[start of Data for this task]

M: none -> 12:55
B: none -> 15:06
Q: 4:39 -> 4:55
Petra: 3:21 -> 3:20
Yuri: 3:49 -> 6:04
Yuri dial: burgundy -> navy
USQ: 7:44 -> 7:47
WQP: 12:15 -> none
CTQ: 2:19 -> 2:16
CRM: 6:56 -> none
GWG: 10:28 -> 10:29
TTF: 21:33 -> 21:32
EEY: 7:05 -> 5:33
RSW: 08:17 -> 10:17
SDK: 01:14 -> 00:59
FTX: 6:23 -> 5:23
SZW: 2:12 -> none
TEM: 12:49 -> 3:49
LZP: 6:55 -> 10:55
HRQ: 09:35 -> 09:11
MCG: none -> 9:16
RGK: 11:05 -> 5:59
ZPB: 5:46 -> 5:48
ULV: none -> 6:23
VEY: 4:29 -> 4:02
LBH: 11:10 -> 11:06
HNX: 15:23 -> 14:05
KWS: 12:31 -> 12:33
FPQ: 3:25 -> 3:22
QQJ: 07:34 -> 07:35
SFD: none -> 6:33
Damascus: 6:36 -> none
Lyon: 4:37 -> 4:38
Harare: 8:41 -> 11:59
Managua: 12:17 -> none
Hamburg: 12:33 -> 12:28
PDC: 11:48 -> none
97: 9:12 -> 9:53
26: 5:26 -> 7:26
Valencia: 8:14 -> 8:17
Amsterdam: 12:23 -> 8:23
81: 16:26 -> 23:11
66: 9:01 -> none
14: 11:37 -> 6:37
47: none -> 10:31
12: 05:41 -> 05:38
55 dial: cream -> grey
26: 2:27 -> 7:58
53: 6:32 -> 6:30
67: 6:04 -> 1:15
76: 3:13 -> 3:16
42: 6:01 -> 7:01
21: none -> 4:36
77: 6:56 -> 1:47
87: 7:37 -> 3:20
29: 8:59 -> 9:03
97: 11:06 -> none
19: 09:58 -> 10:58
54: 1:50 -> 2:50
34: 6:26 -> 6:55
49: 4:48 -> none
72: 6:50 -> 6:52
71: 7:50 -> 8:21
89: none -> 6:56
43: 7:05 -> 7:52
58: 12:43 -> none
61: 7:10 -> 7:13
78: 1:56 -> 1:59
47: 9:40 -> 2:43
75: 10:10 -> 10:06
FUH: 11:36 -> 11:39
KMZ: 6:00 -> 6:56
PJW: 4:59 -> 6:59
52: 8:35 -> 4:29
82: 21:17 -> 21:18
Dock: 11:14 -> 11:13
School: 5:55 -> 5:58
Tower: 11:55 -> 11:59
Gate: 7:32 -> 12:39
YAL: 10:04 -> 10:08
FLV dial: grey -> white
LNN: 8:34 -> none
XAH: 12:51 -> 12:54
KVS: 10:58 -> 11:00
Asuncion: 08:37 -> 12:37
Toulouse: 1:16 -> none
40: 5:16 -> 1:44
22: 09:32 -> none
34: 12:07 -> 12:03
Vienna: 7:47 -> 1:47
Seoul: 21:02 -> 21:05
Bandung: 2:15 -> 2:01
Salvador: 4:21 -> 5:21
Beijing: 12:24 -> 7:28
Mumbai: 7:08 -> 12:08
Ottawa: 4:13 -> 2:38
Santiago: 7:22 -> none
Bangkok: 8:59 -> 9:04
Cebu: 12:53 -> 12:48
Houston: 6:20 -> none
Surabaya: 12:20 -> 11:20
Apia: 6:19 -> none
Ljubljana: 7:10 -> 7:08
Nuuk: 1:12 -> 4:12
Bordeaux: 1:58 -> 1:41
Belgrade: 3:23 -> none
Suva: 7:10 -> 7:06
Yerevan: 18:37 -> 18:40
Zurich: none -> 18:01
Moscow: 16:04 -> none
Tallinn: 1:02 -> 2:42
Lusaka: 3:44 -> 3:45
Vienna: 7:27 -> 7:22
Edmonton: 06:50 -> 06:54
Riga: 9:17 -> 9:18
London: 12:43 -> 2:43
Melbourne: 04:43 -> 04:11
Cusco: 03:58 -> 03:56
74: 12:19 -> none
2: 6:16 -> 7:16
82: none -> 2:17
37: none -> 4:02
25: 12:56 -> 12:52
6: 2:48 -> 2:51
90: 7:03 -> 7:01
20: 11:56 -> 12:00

[end of Data for this task]

» Goal:
Recast the stretch of lines above, from the first line through the one containing "74: 12:19 -> none", as a Markdown table with two columns: Row, numbering each line, and Line, holding its text. Leave out any blank lines.

» Task output:
| Row | Line |
|---|---|
| 1 | M: none -> 12:55 |
| 2 | B: none -> 15:06 |
| 3 | Q: 4:39 -> 4:55 |
| 4 | Petra: 3:21 -> 3:20 |
| 5 | Yuri: 3:49 -> 6:04 |
| 6 | Yuri dial: burgundy -> navy |
| 7 | USQ: 7:44 -> 7:47 |
| 8 | WQP: 12:15 -> none |
| 9 | CTQ: 2:19 -> 2:16 |
| 10 | CRM: 6:56 -> none |
| 11 | GWG: 10:28 -> 10:29 |
| 12 | TTF: 21:33 -> 21:32 |
| 13 | EEY: 7:05 -> 5:33 |
| 14 | RSW: 08:17 -> 10:17 |
| 15 | SDK: 01:14 -> 00:59 |
| 16 | FTX: 6:23 -> 5:23 |
| 17 | SZW: 2:12 -> none |
| 18 | TEM: 12:49 -> 3:49 |
| 19 | LZP: 6:55 -> 10:55 |
| 20 | HRQ: 09:35 -> 09:11 |
| 21 | MCG: none -> 9:16 |
| 22 | RGK: 11:05 -> 5:59 |
| 23 | ZPB: 5:46 -> 5:48 |
| 24 | ULV: none -> 6:23 |
| 25 | VEY: 4:29 -> 4:02 |
| 26 | LBH: 11:10 -> 11:06 |
| 27 | HNX: 15:23 -> 14:05 |
| 28 | KWS: 12:31 -> 12:33 |
| 29 | FPQ: 3:25 -> 3:22 |
| 30 | QQJ: 07:34 -> 07:35 |
| 31 | SFD: none -> 6:33 |
| 32 | Damascus: 6:36 -> none |
| 33 | Lyon: 4:37 -> 4:38 |
| 34 | Harare: 8:41 -> 11:59 |
| 35 | Managua: 12:17 -> none |
| 36 | Hamburg: 12:33 -> 12:28 |
| 37 | PDC: 11:48 -> none |
| 38 | 97: 9:12 -> 9:53 |
| 39 | 26: 5:26 -> 7:26 |
| 40 | Valencia: 8:14 -> 8:17 |
| 41 | Amsterdam: 12:23 -> 8:23 |
| 42 | 81: 16:26 -> 23:11 |
| 43 | 66: 9:01 -> none |
| 44 | 14: 11:37 -> 6:37 |
| 45 | 47: none -> 10:31 |
| 46 | 12: 05:41 -> 05:38 |
| 47 | 55 dial: cream -> grey |
| 48 | 26: 2:27 -> 7:58 |
| 49 | 53: 6:32 -> 6:30 |
| 50 | 67: 6:04 -> 1:15 |
| 51 | 76: 3:13 -> 3:16 |
| 52 | 42: 6:01 -> 7:01 |
| 53 | 21: none -> 4:36 |
| 54 | 77: 6:56 -> 1:47 |
| 55 | 87: 7:37 -> 3:20 |
| 56 | 29: 8:59 -> 9:03 |
| 57 | 97: 11:06 -> none |
| 58 | 19: 09:58 -> 10:58 |
| 59 | 54: 1:50 -> 2:50 |
| 60 | 34: 6:26 -> 6:55 |
| 61 | 49: 4:48 -> none |
| 62 | 72: 6:50 -> 6:52 |
| 63 | 71: 7:50 -> 8:21 |
| 64 | 89: none -> 6:56 |
| 65 | 43: 7:05 -> 7:52 |
| 66 | 58: 12:43 -> none |
| 67 | 61: 7:10 -> 7:13 |
| 68 | 78: 1:56 -> 1:59 |
| 69 | 47: 9:40 -> 2:43 |
| 70 | 75: 10:10 -> 10:06 |
| 71 | FUH: 11:36 -> 11:39 |
| 72 | KMZ: 6:00 -> 6:56 |
| 73 | PJW: 4:59 -> 6:59 |
| 74 | 52: 8:35 -> 4:29 |
| 75 | 82: 21:17 -> 21:18 |
| 76 | Dock: 11:14 -> 11:13 |
| 77 | School: 5:55 -> 5:58 |
| 78 | Tower: 11:55 -> 11:59 |
| 79 | Gate: 7:32 -> 12:39 |
| 80 | YAL: 10:04 -> 10:08 |
| 81 | FLV dial: grey -> white |
| 82 | LNN: 8:34 -> none |
| 83 | XAH: 12:51 -> 12:54 |
| 84 | KVS: 10:58 -> 11:00 |
| 85 | Asuncion: 08:37 -> 12:37 |
| 86 | Toulouse: 1:16 -> none |
| 87 | 40: 5:16 -> 1:44 |
| 88 | 22: 09:32 -> none |
| 89 | 34: 12:07 -> 12:03 |
| 90 | Vienna: 7:47 -> 1:47 |
| 91 | Seoul: 21:02 -> 21:05 |
| 92 | Bandung: 2:15 -> 2:01 |
| 93 | Salvador: 4:21 -> 5:21 |
| 94 | Beijing: 12:24 -> 7:28 |
| 95 | Mumbai: 7:08 -> 12:08 |
| 96 | Ottawa: 4:13 -> 2:38 |
| 97 | Santiago: 7:22 -> none |
| 98 | Bangkok: 8:59 -> 9:04 |
| 99 | Cebu: 12:53 -> 12:48 |
| 100 | Houston: 6:20 -> none |
| 101 | Surabaya: 12:20 -> 11:20 |
| 102 | Apia: 6:19 -> none |
| 103 | Ljubljana: 7:10 -> 7:08 |
| 104 | Nuuk: 1:12 -> 4:12 |
| 105 | Bordeaux: 1:58 -> 1:41 |
| 106 | Belgrade: 3:23 -> none |
| 107 | Suva: 7:10 -> 7:06 |
| 108 | Yerevan: 18:37 -> 18:40 |
| 109 | Zurich: none -> 18:01 |
| 110 | Moscow: 16:04 -> none |
| 111 | Tallinn: 1:02 -> 2:42 |
| 112 | Lusaka: 3:44 -> 3:45 |
| 113 | Vienna: 7:27 -> 7:22 |
| 114 | Edmonton: 06:50 -> 06:54 |
| 115 | Riga: 9:17 -> 9:18 |
| 116 | London: 12:43 -> 2:43 |
| 117 | Melbourne: 04:43 -> 04:11 |
| 118 | Cusco: 03:58 -> 03:56 |
| 119 | 74: 12:19 -> none |